EXERCISE GOAL: Your task is to restate word for word the lines in the material below, from the one with "pink circle: (101, 62) -> (77, 73), moved" up to and including the one with "green square: (33, 102)". Do not carry over the pictures.

EXERCISE DATA:
BEGIN
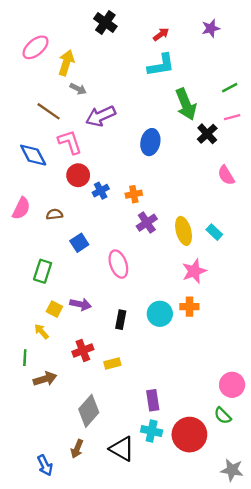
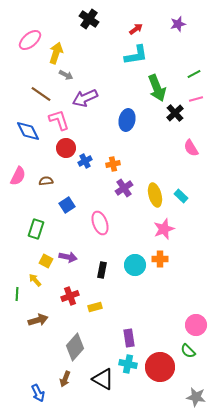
green line: (25, 358) -> (17, 294), moved

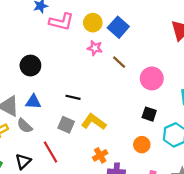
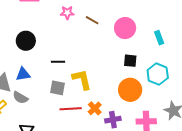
black circle: (30, 66) -> (26, 41), moved
yellow L-shape: (94, 122) -> (82, 79), turned 55
orange circle: (142, 145) -> (130, 90), size x1.5
red line: (50, 152) -> (71, 109), moved, turned -50

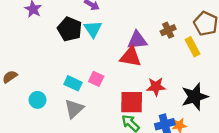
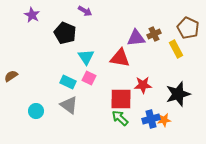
cyan triangle: (93, 29) -> (86, 57), moved
purple triangle: (137, 40) -> (136, 38), moved
cyan circle: (38, 100) -> (36, 111), moved
gray triangle: (74, 109) -> (69, 105), turned -42

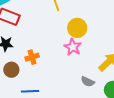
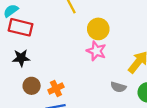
orange cross: (32, 57) -> (56, 89), moved

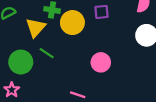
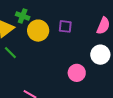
pink circle: (101, 62) -> (77, 73), moved

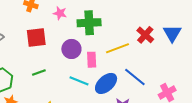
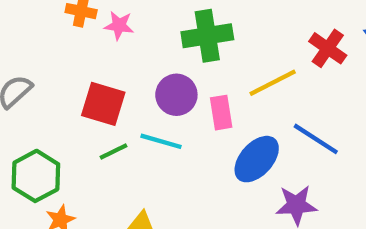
pink star: (60, 13) -> (119, 26), moved
red square: (36, 38) -> (103, 104), moved, turned 30
cyan line: (79, 81) -> (161, 141), moved

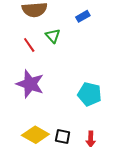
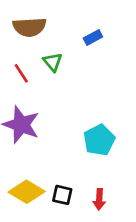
cyan pentagon: (90, 94) -> (99, 140), turned 30

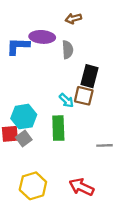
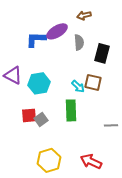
purple ellipse: (42, 37) -> (57, 31), turned -35
black rectangle: (90, 76) -> (102, 53), moved
cyan hexagon: (24, 117) -> (39, 83), moved

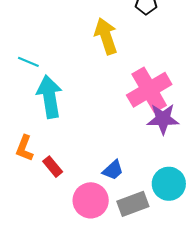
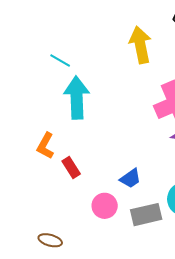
pink circle: (91, 200) -> (105, 206), size x0.7

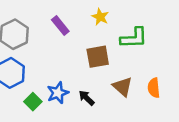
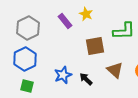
yellow star: (100, 17) -> (86, 14), moved
green square: (33, 102) -> (27, 86), moved, turned -32

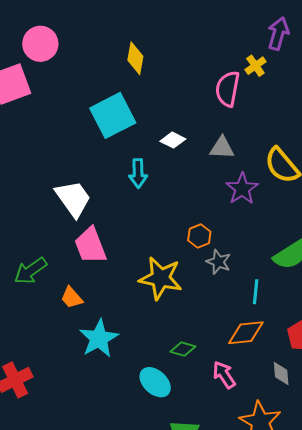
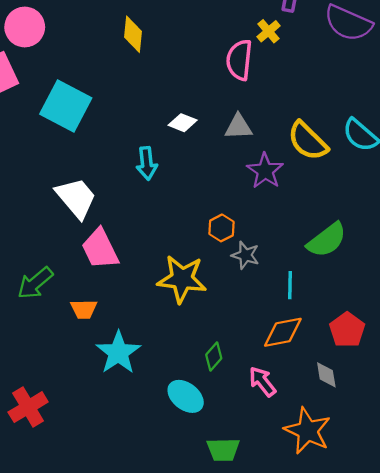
cyan square: (113, 115) -> (66, 106), moved, turned -30
orange trapezoid: (72, 298) -> (84, 309), turned -45
green diamond: (183, 349) -> (214, 357), turned -60

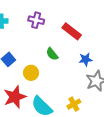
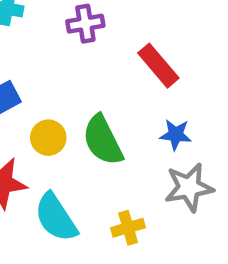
purple cross: (36, 20) -> (85, 24), turned -35
green semicircle: (52, 54) -> (103, 140), moved, size x1.6

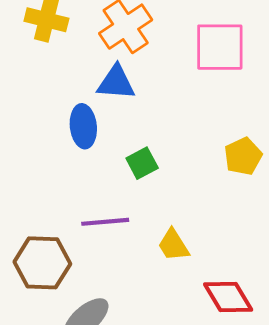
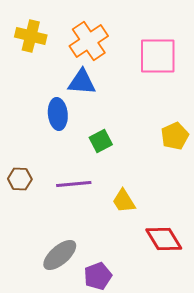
brown hexagon: (42, 263) -> (20, 179), moved, size x0.6

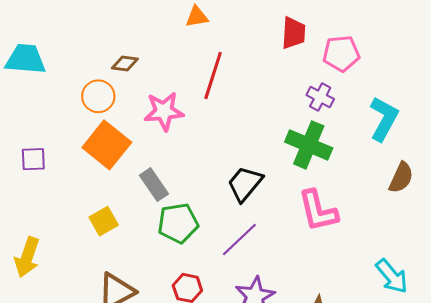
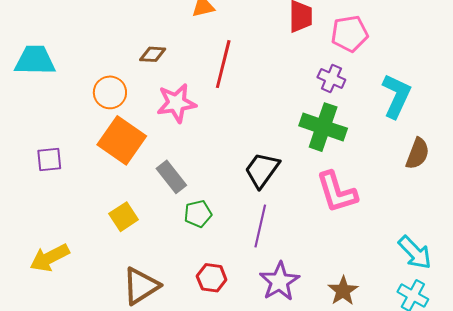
brown diamond: (125, 64) -> (153, 54), moved
green pentagon: (178, 223) -> (198, 214), size x0.7
purple line: (239, 239) -> (260, 226), turned -30
yellow arrow: (27, 257) -> (50, 258), turned 48

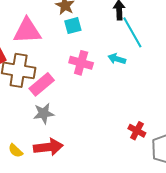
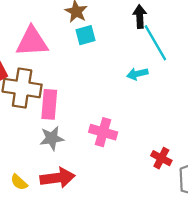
cyan arrow: (117, 59) -> (137, 74), turned -30
pink cross: (81, 63) -> (103, 132), moved
pink rectangle: (42, 84) -> (49, 104), turned -45

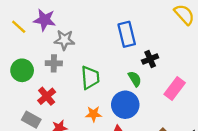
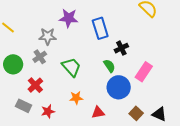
purple star: (45, 20) -> (69, 18), moved
gray cross: (54, 63) -> (40, 57), turned -32
green trapezoid: (90, 78) -> (71, 67), turned -35
blue circle: (125, 105) -> (119, 87), moved

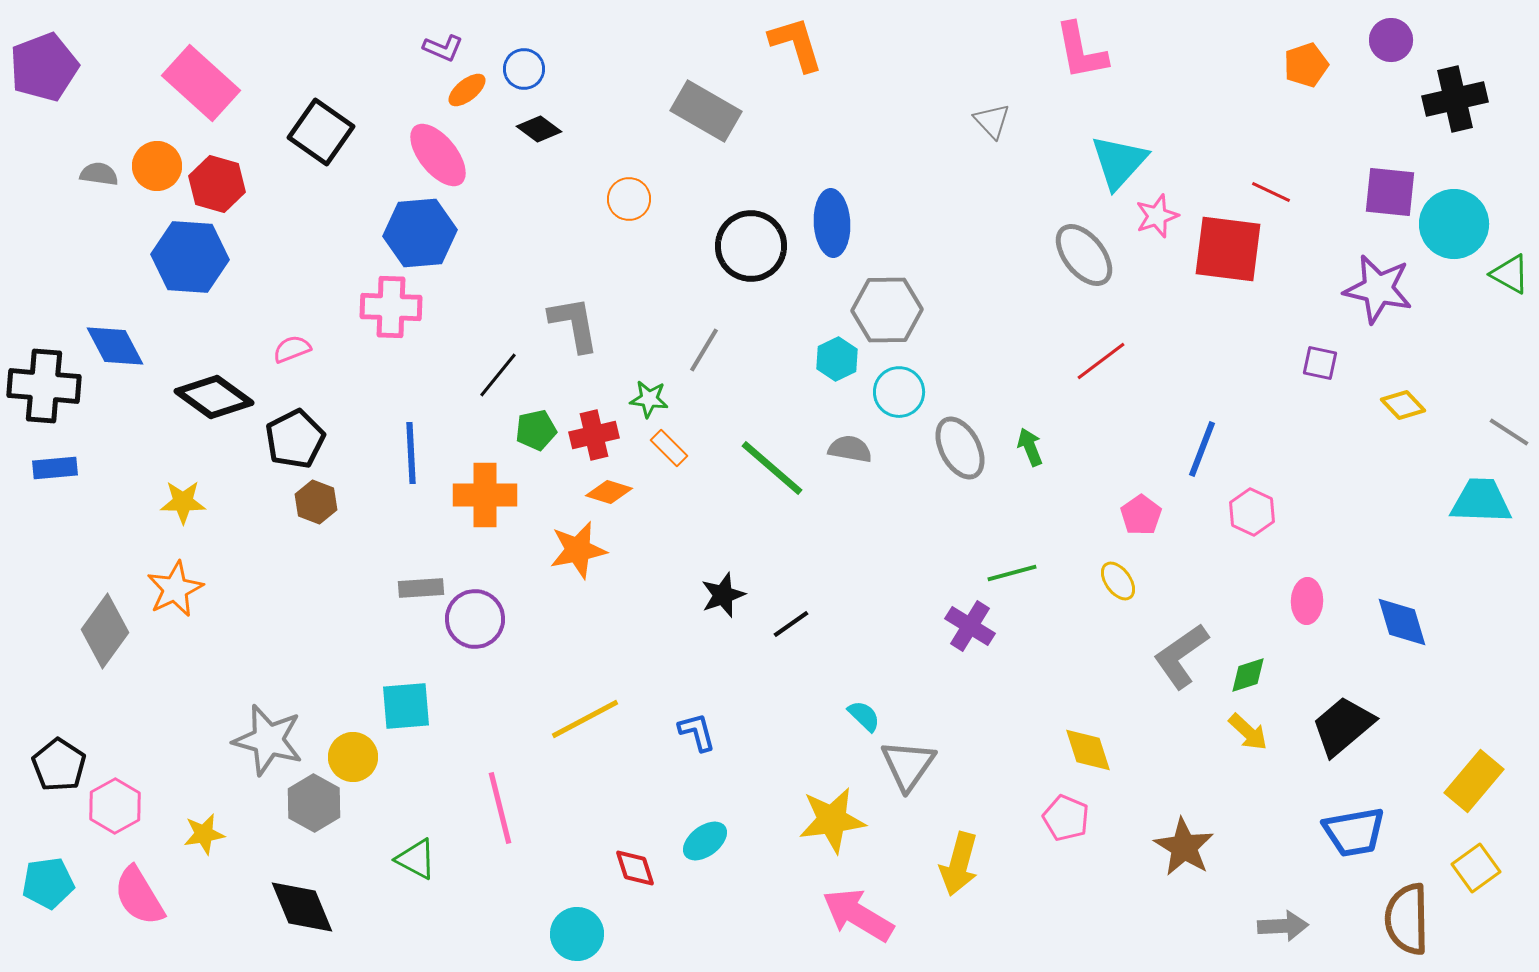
END
ANSWER SPACE:
pink circle: (101, 62) -> (77, 73), moved

pink star: (60, 13) -> (119, 26), moved
red square: (36, 38) -> (103, 104), moved, turned 30
cyan line: (79, 81) -> (161, 141), moved

cyan pentagon: (90, 94) -> (99, 140), turned 30

purple ellipse: (42, 37) -> (57, 31), turned -35
black rectangle: (90, 76) -> (102, 53), moved
cyan hexagon: (24, 117) -> (39, 83), moved

pink circle: (91, 200) -> (105, 206), size x0.7

yellow star: (100, 17) -> (86, 14), moved
green square: (33, 102) -> (27, 86), moved, turned -32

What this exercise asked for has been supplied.